──────── Exercise input ────────
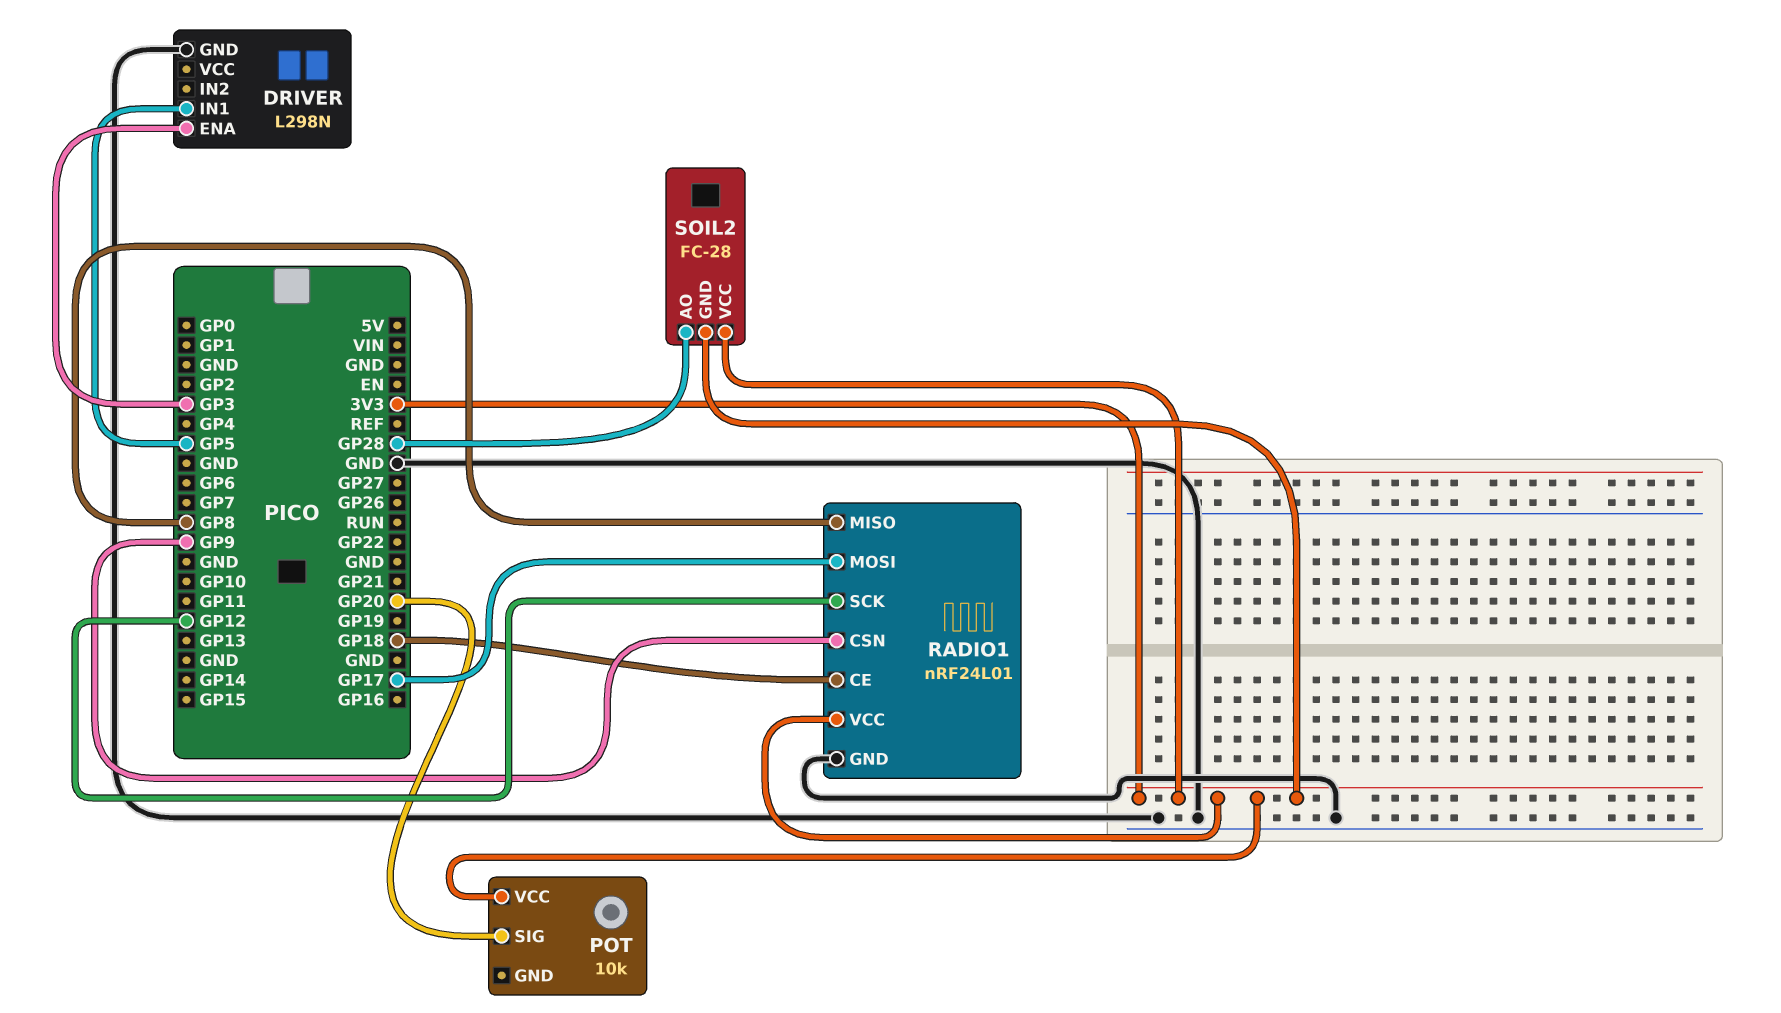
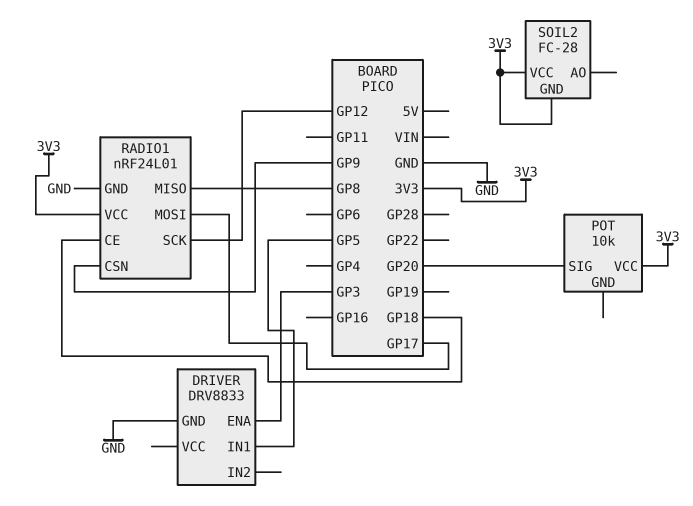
DRIVER: L298N -> DRV8833
SOIL2 pin AO: GP28 -> none

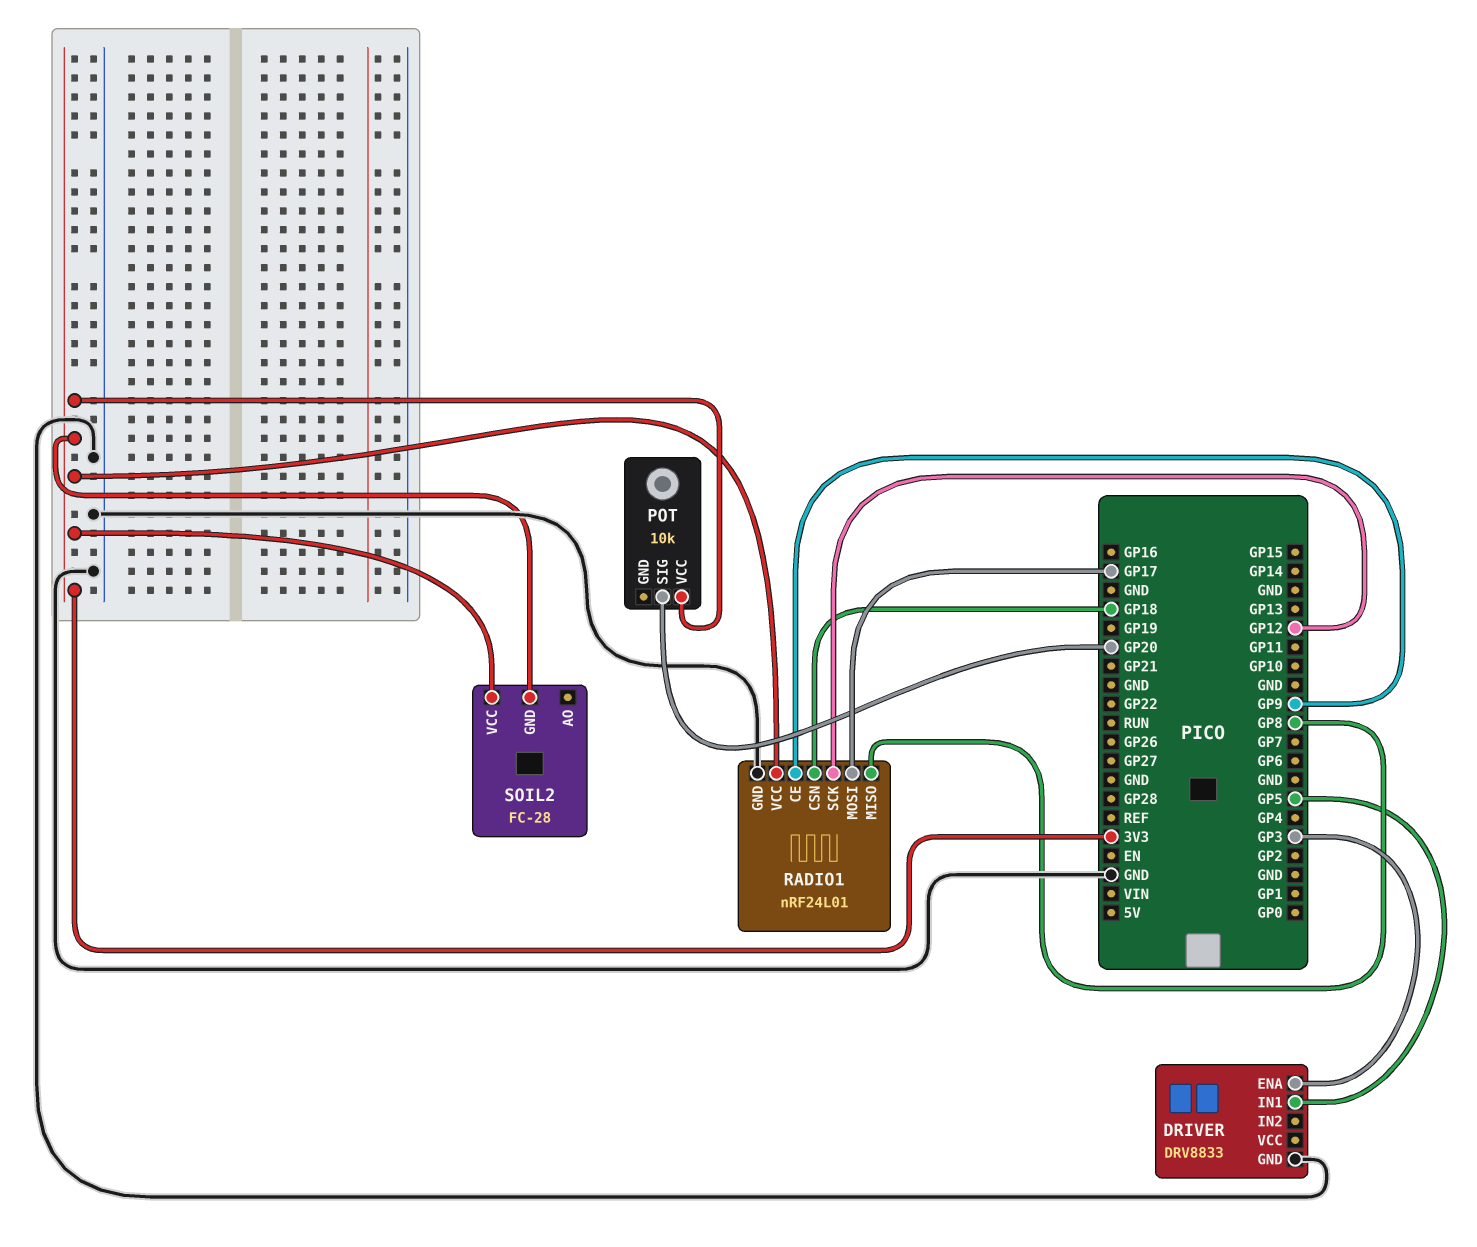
RADIO1 pin CE: GP18 -> GP9
RADIO1 pin CSN: GP9 -> GP18

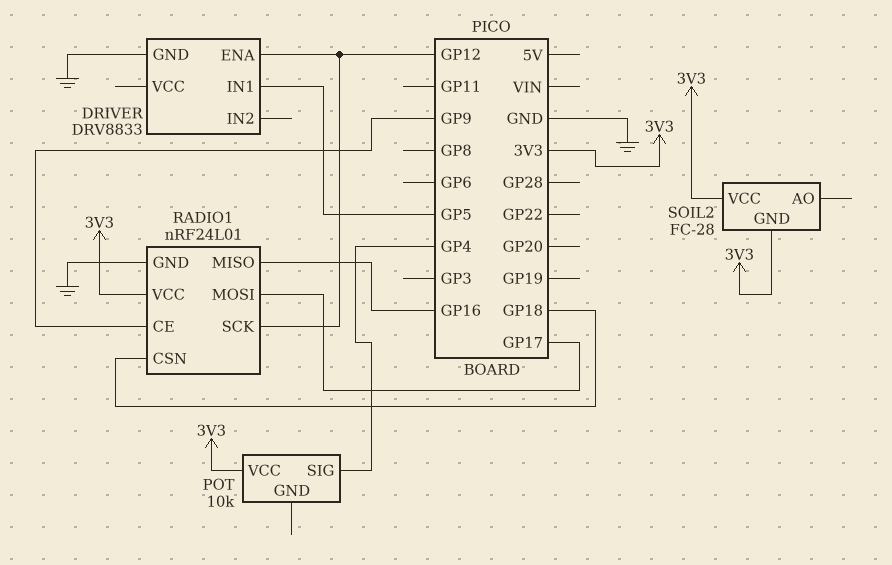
DRIVER pin ENA: GP3 -> GP12
POT pin SIG: GP20 -> GP4
RADIO1 pin MISO: GP8 -> GP16

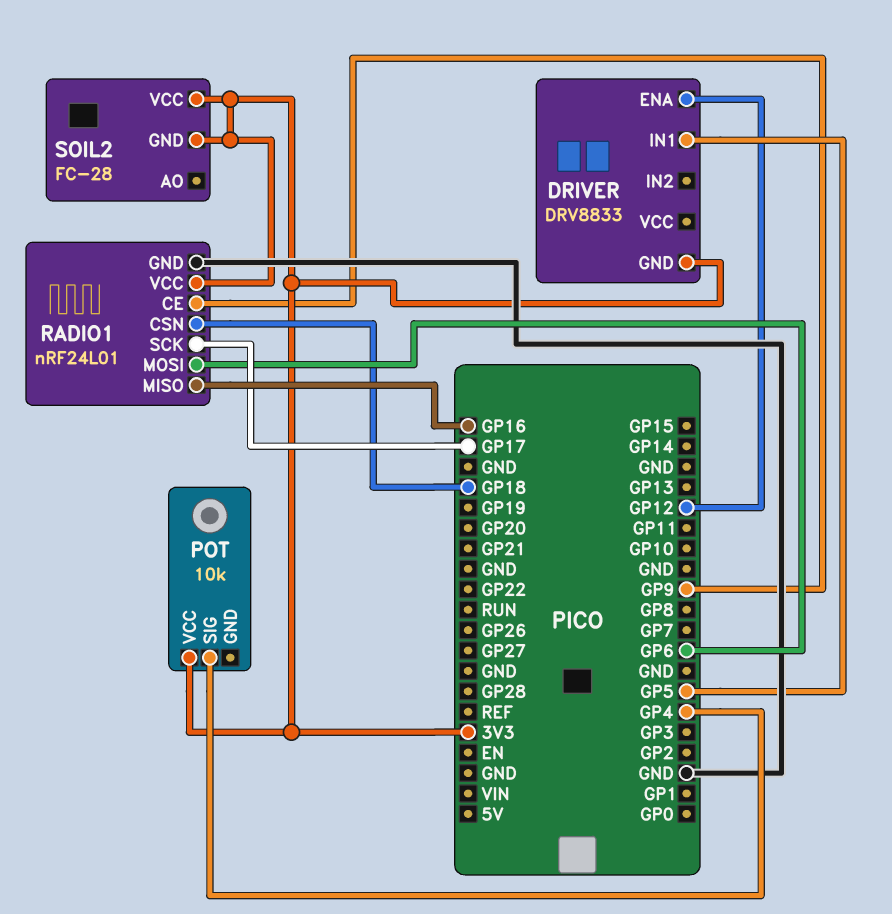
DRIVER pin GND: GND -> 3V3
RADIO1 pin MOSI: GP17 -> GP6
RADIO1 pin SCK: GP12 -> GP17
────────
Copy out the line containing "RADIO1 pin MOSI: GP17 -> GP6", then every line after it through the end of the listing, exactly and with nothing else.

Answer for this exercise:
RADIO1 pin MOSI: GP17 -> GP6
RADIO1 pin SCK: GP12 -> GP17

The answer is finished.